## EXTRACTED INFORMATION
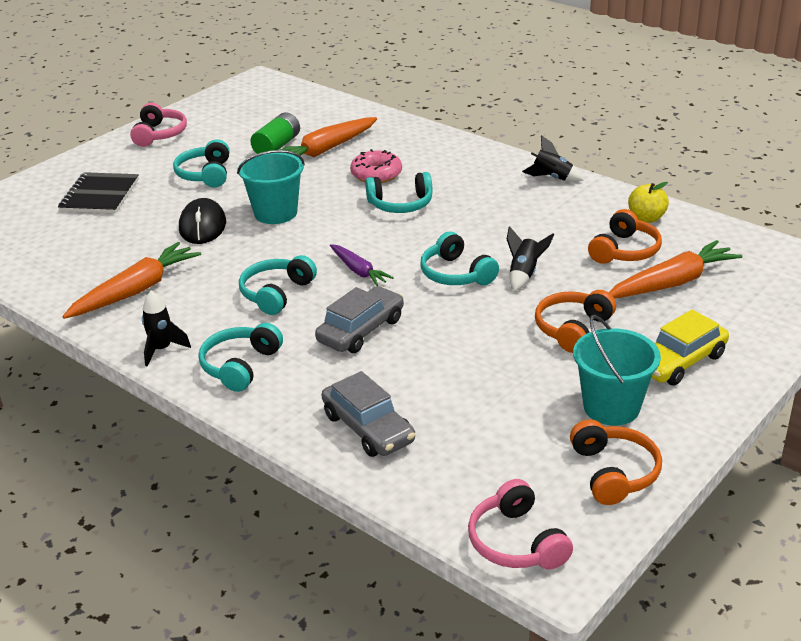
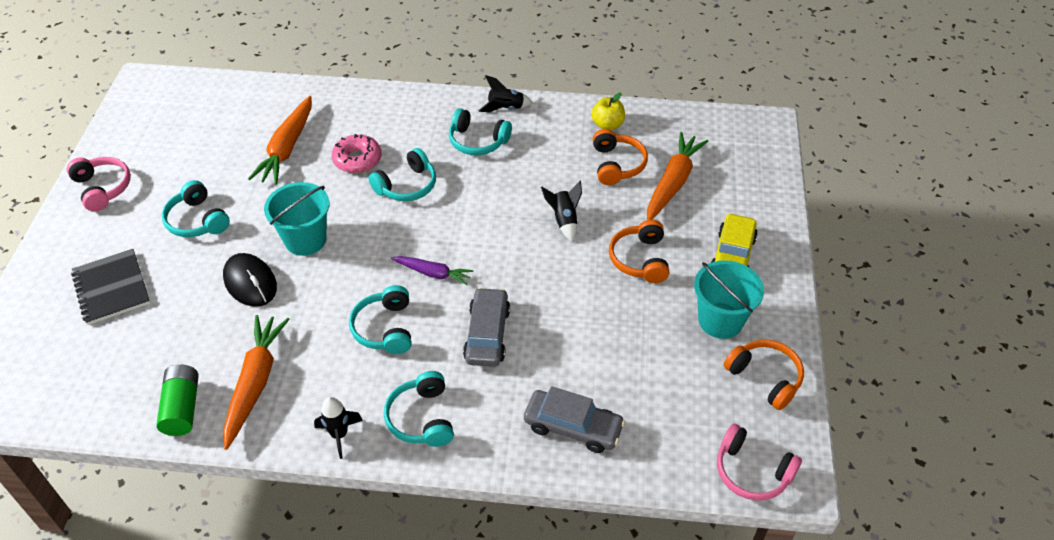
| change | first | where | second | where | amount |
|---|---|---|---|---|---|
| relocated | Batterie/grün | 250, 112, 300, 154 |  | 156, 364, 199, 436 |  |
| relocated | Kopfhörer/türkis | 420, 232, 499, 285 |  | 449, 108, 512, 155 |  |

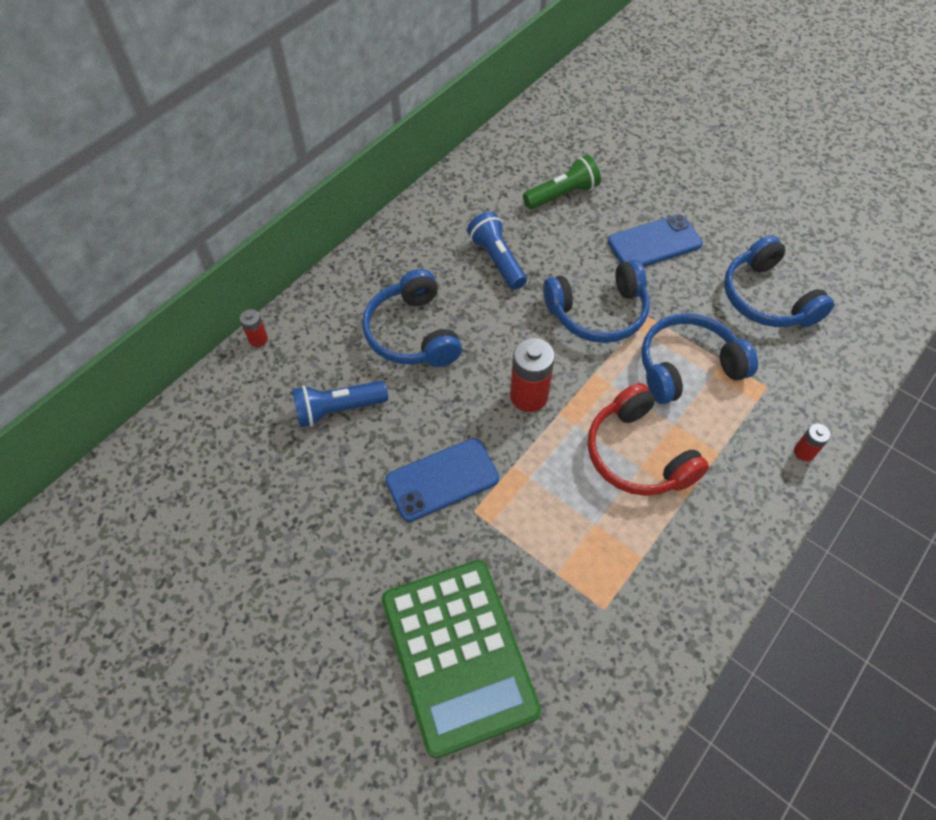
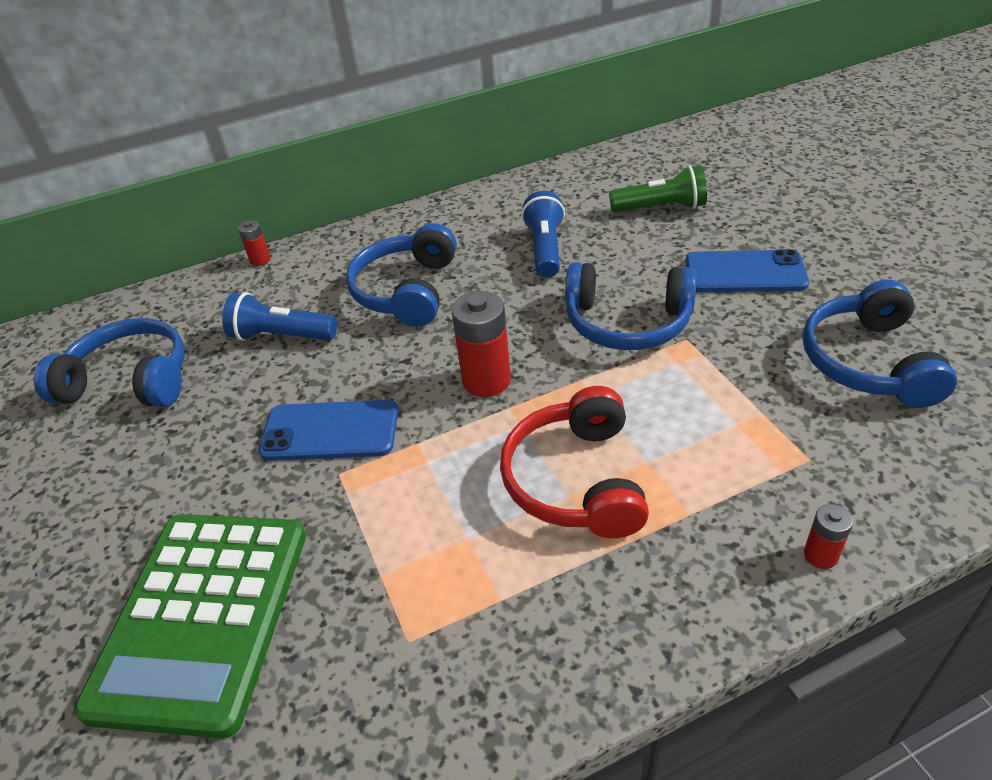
| change | first | where | second | where | amount |
|---|---|---|---|---|---|
| relocated | Kopfhörer/blau | 641, 313, 758, 404 |  | 34, 318, 185, 407 |  |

## WHAT YOU WILL DO
Output every entry above exactly, minus the pictures.

## TASK ANSWER
| change | first | where | second | where | amount |
|---|---|---|---|---|---|
| relocated | Batterie/grün | 250, 112, 300, 154 |  | 156, 364, 199, 436 |  |
| relocated | Kopfhörer/türkis | 420, 232, 499, 285 |  | 449, 108, 512, 155 |  |

| change | first | where | second | where | amount |
|---|---|---|---|---|---|
| relocated | Kopfhörer/blau | 641, 313, 758, 404 |  | 34, 318, 185, 407 |  |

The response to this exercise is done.